▸ Task to complete
The required output is the line with "(166, 368) = (88, 441): none -> black clock" through the final line of the entries, each one exactly as it stands.

━━━

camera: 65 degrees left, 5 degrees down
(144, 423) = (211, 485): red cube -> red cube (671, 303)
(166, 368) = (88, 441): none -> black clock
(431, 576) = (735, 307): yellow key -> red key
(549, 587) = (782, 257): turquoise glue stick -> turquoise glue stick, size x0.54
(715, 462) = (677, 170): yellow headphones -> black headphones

━━━

▸ Exercise solution
(166, 368) = (88, 441): none -> black clock
(431, 576) = (735, 307): yellow key -> red key
(549, 587) = (782, 257): turquoise glue stick -> turquoise glue stick, size x0.54
(715, 462) = (677, 170): yellow headphones -> black headphones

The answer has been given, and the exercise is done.